[Dataset entries]
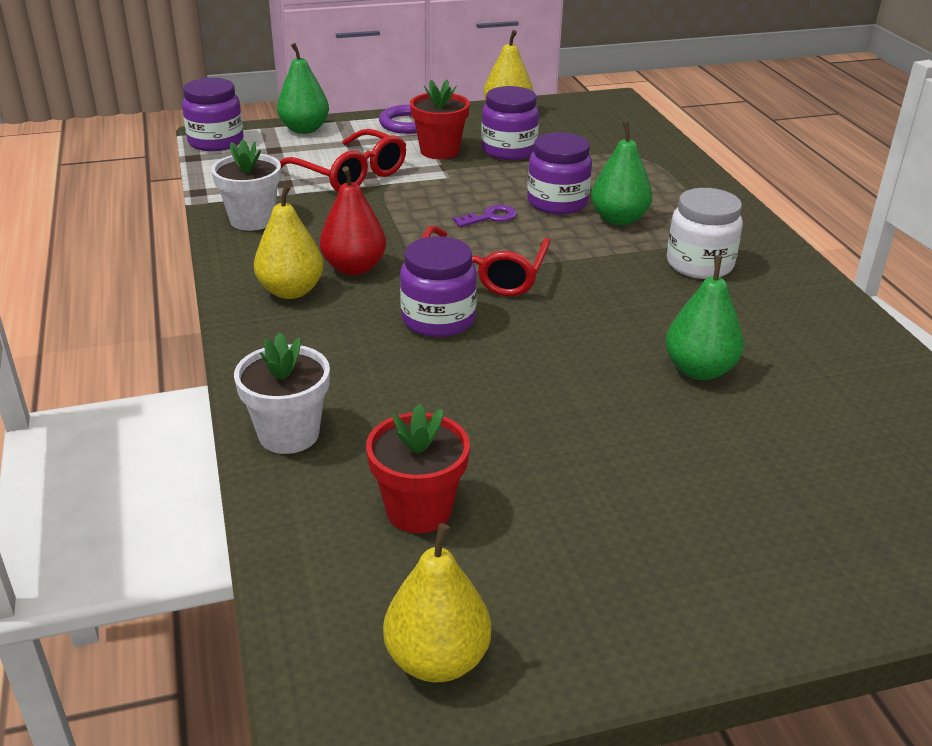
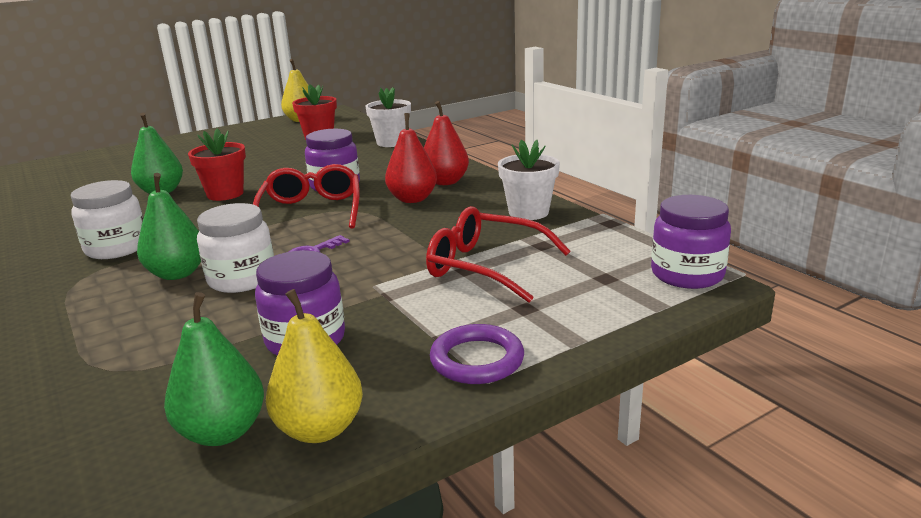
camera: 165 degrees right, 10 degrees down
yellow pear [254,184,324,299] -> red pear [424,101,469,185]
green pear [277,43,329,134] -> green pear moved to [164,292,264,446]
red flower pot [410,80,470,159] -> red flower pot moved to [188,128,246,201]
purple jar [527,132,592,214] -> white jar [197,203,274,293]

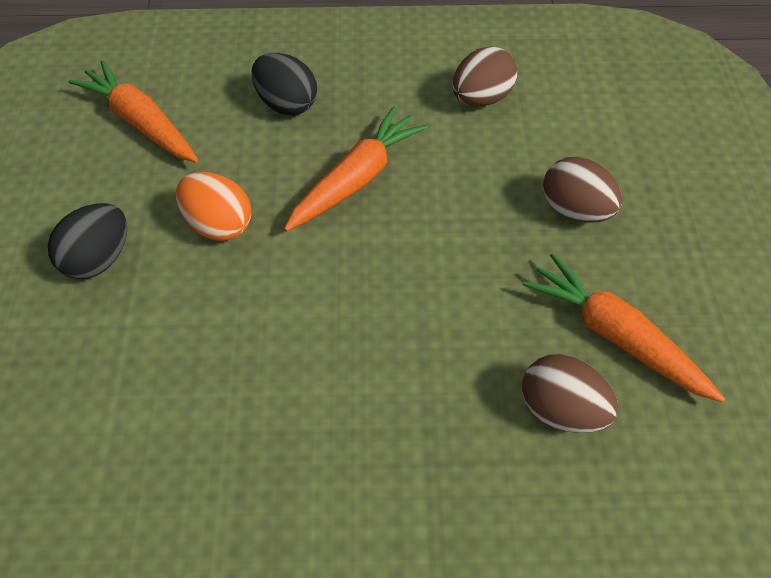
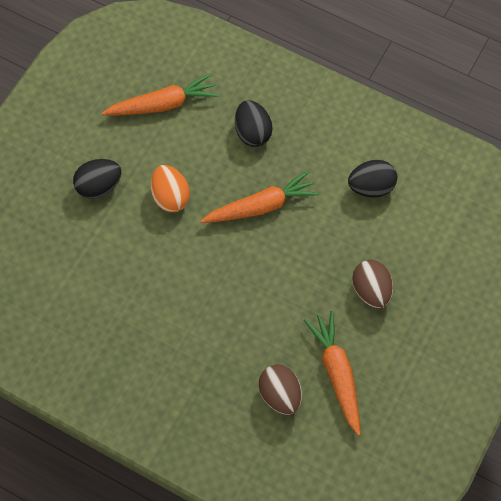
camera: 30 degrees right, 10 degrees up
orange carrot [68,60,199,163] -> orange carrot turned 90 degrees clockwise [102,73,219,115]
brown egg [453,46,517,106] -> black egg [348,160,397,197]

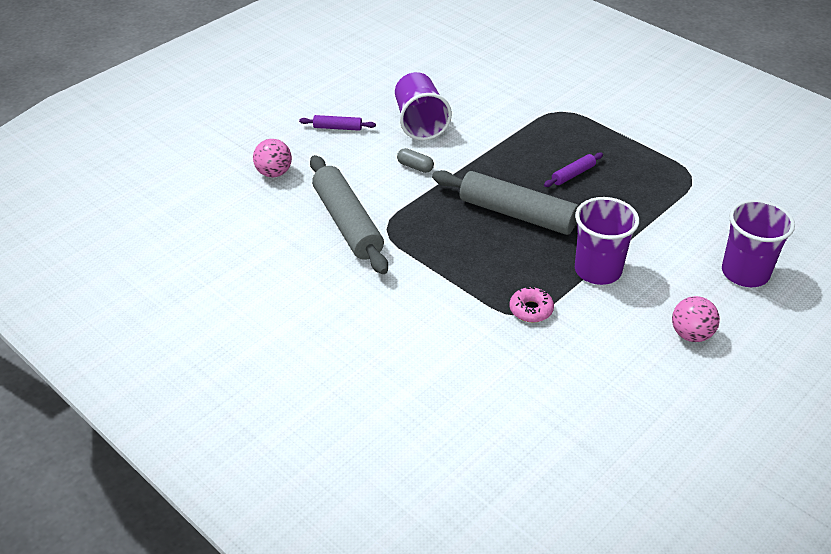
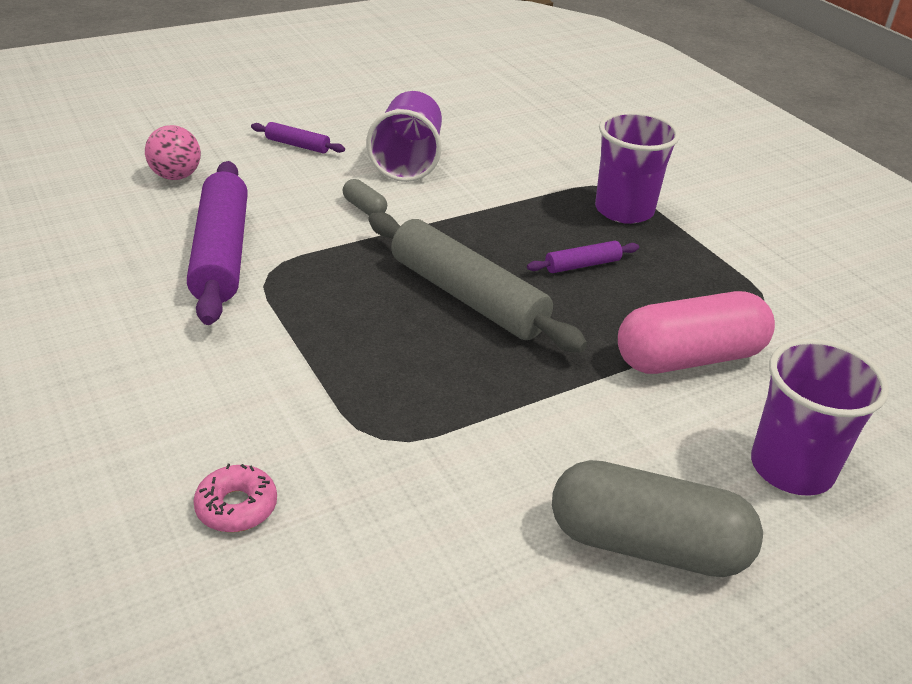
camera: 15 degrees right, 5 degrees down
grey rolling pin [310,155,388,274] -> purple rolling pin [187,161,248,325]
pink donut [510,287,554,322] -> pink donut moved to [193,464,277,532]
purple cup [575,197,639,285] -> purple cup moved to [595,111,680,224]
pink ball [672,296,720,342] -> grey capsule [552,460,763,577]
none -> pink capsule [618,291,775,374]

● **Problem to solve**
Repeat word for word from the line holding "pink ball [672,296,720,342]" down to the last line above, including both.

● **Output**
pink ball [672,296,720,342] -> grey capsule [552,460,763,577]
none -> pink capsule [618,291,775,374]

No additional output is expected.